----- DATA UNDER STUDY

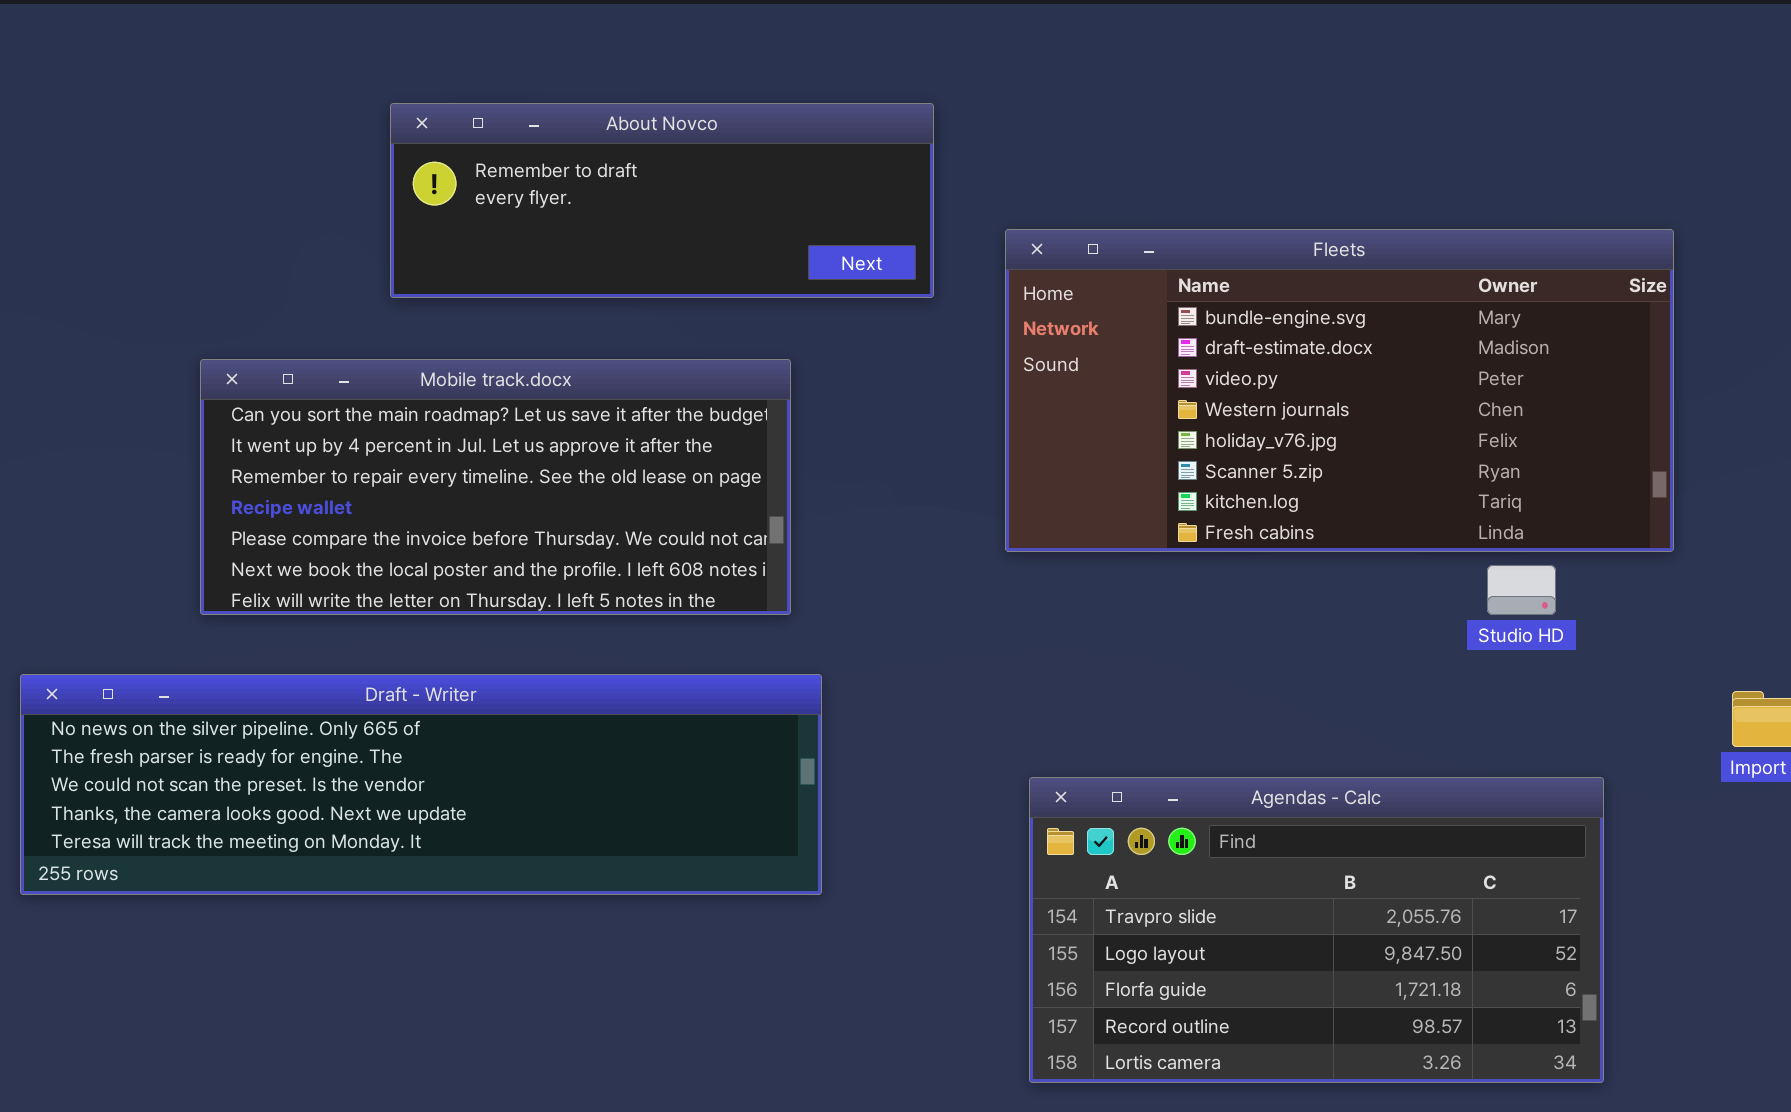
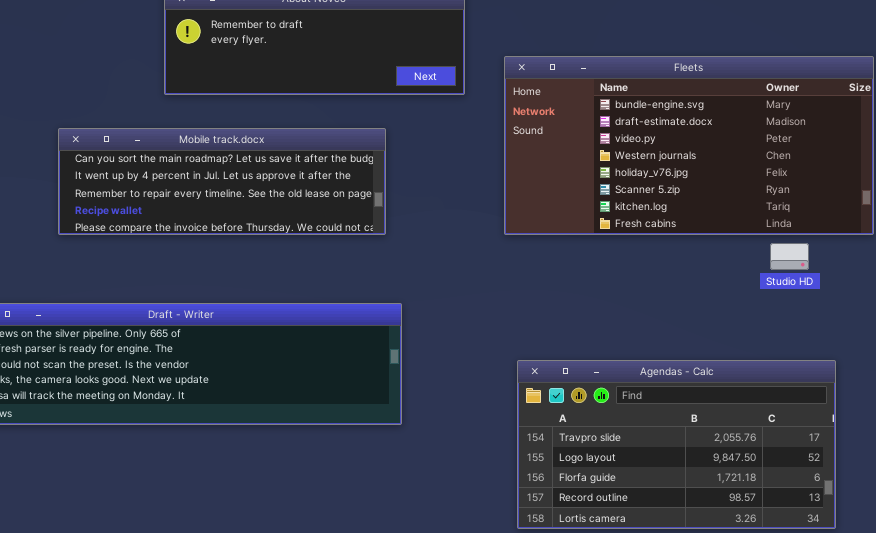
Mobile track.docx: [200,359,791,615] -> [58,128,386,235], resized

----------
----- DATA UNDER STUDY

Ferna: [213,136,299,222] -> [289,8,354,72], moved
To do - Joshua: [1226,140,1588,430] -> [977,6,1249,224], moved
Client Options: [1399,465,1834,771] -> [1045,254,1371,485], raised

----------
----- DATA UNDER STUDY

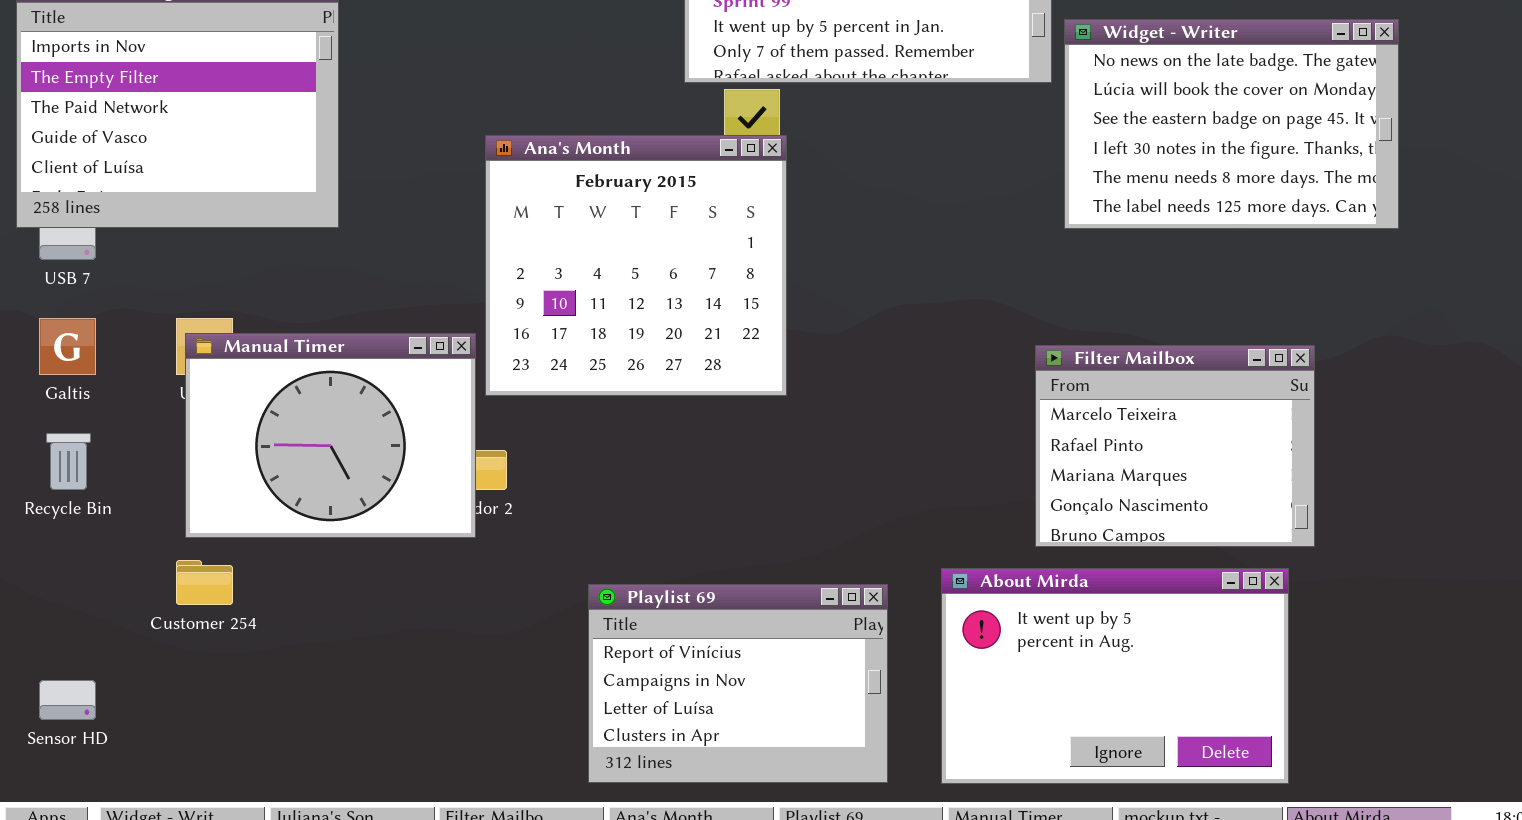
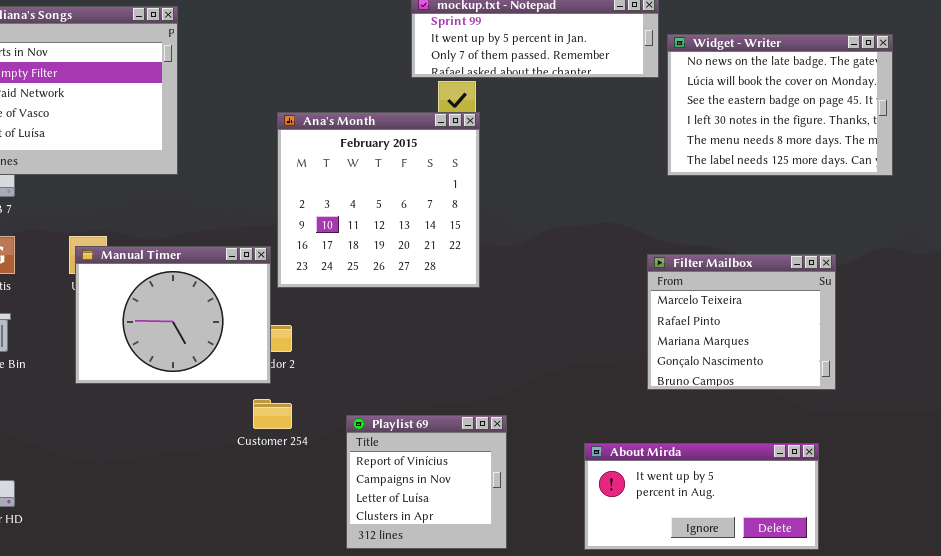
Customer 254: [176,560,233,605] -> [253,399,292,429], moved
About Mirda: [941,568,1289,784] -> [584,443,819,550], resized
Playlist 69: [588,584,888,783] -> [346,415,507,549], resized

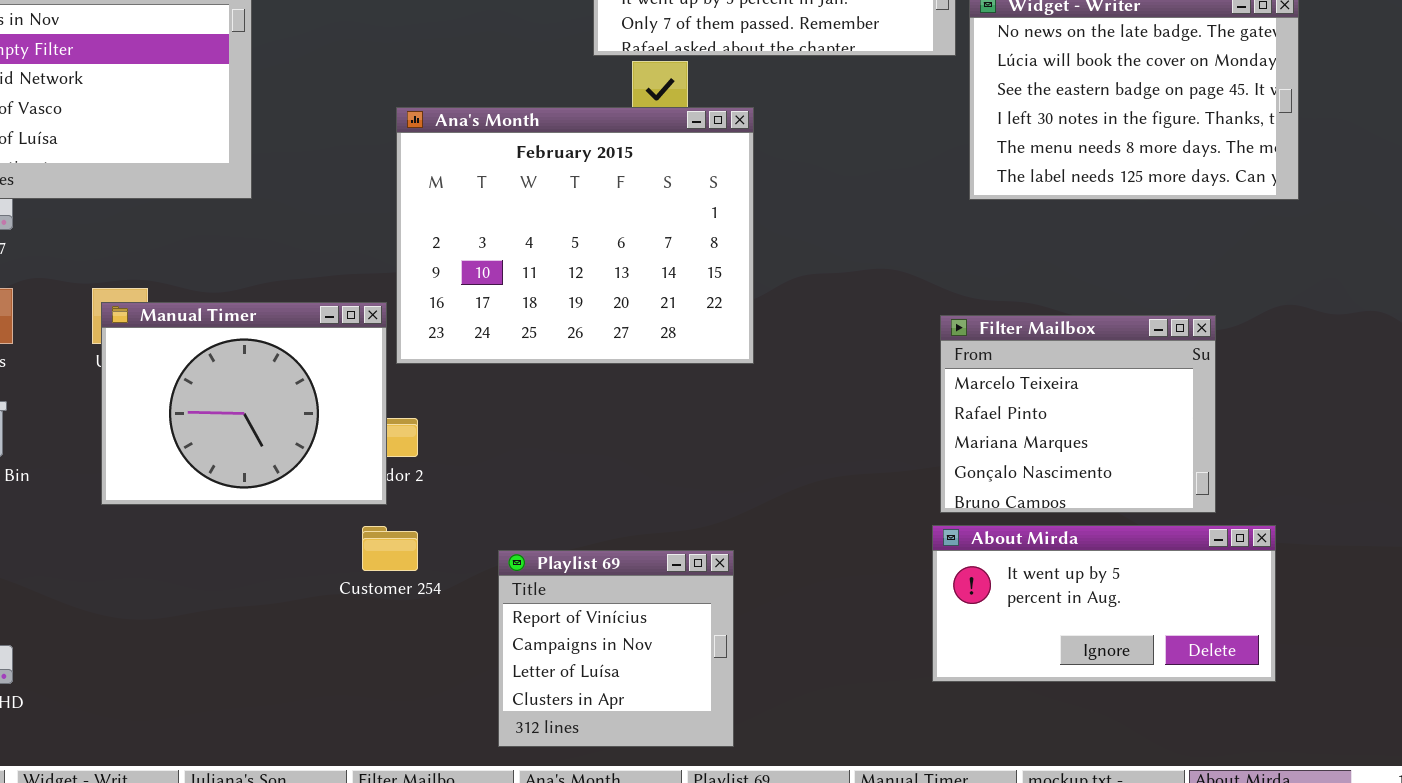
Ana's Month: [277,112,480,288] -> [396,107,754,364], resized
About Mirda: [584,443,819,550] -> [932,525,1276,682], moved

----------

| WORK INSTRUCTION |
In the data above, find the line with "Ana's Month: [277,112,480,288]" and the line with "About Mirda: [584,443,819,550]". Retype both, plus every line between them, exactly.

| ANSWER TO THIS EXERCISE |
Ana's Month: [277,112,480,288] -> [396,107,754,364], resized
About Mirda: [584,443,819,550] -> [932,525,1276,682], moved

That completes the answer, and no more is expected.